[Scene change data]
---

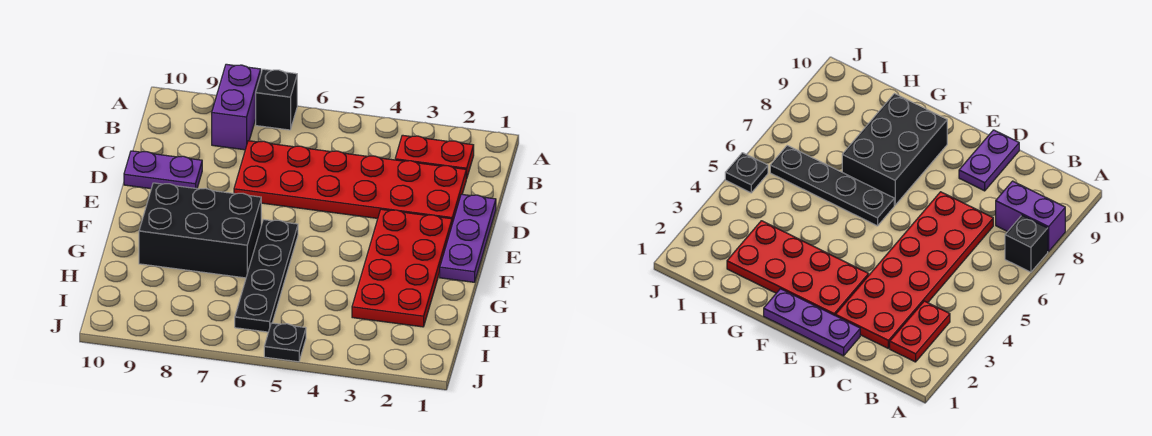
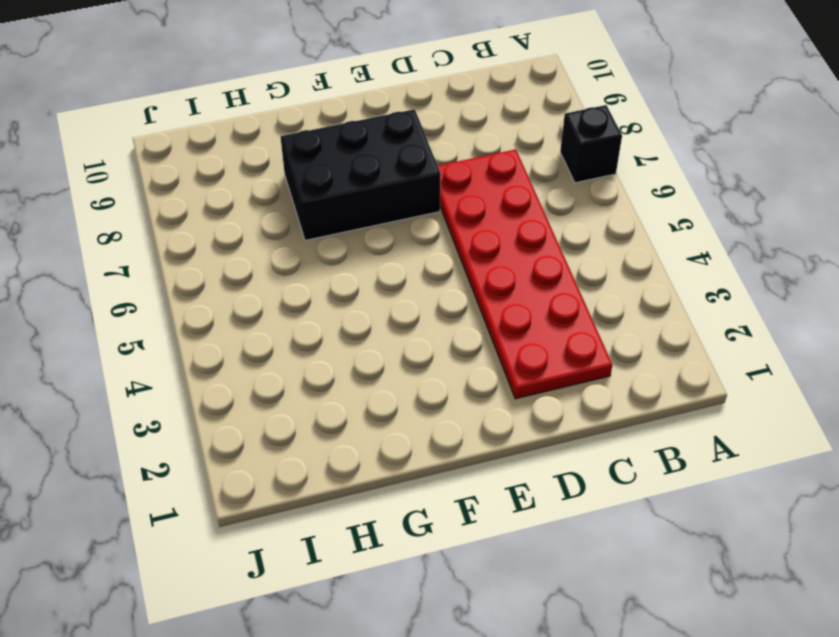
black brick E7:G8 level 1 -> black brick F7:G9 level 1
none -> purple brick A8:B8 level 1
none -> red plate B2:B3 level 1

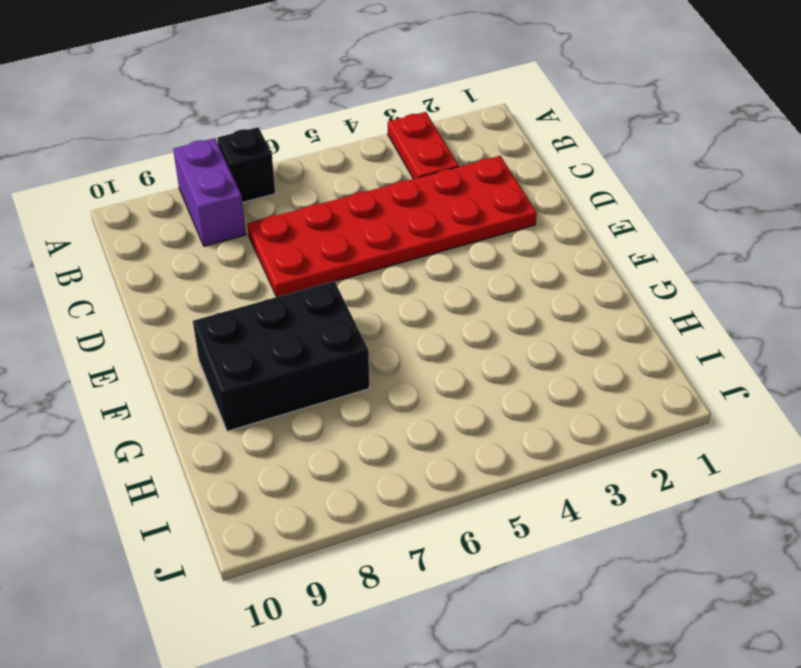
red plate A3:B3 level 1 -> red plate B2:B3 level 1
none -> purple plate D1:F1 level 1
none -> purple plate D9:D10 level 1

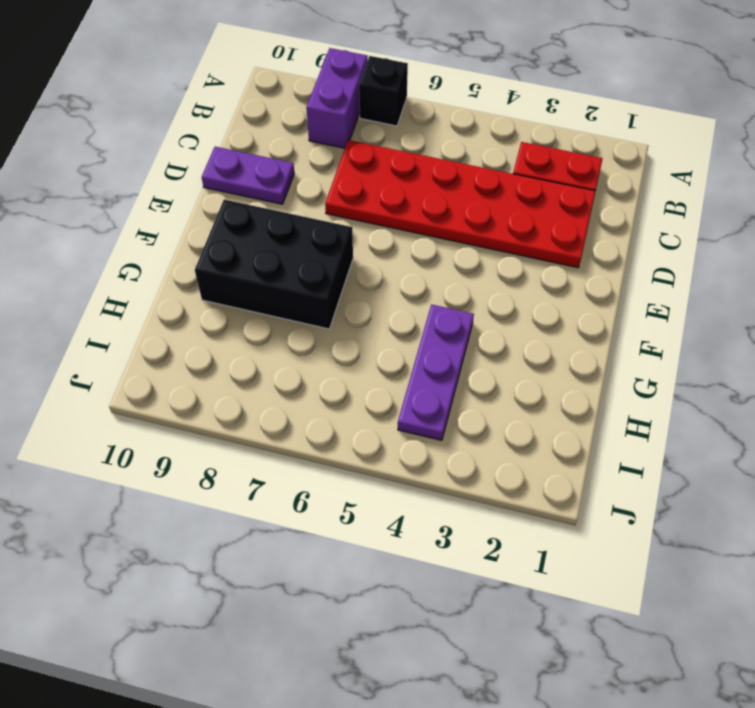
purple plate G4:I4 level 1 -> purple plate D1:F1 level 1
none -> red plate E2:H3 level 1
none -> black plate F6:I6 level 1

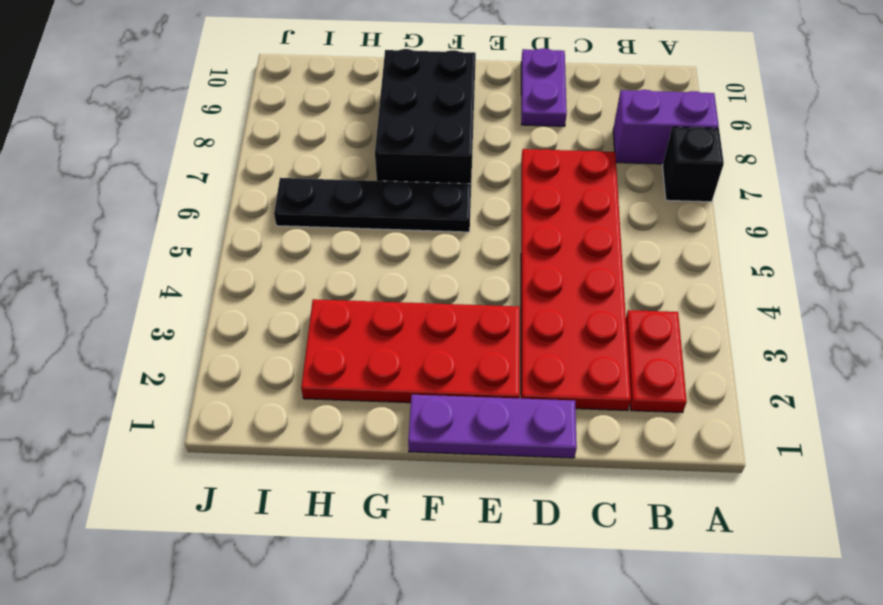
none -> black plate J5 level 1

---

*Action item*. Find the number of lines in the records that contain "black", and write that number only.

*Problem solution*. 3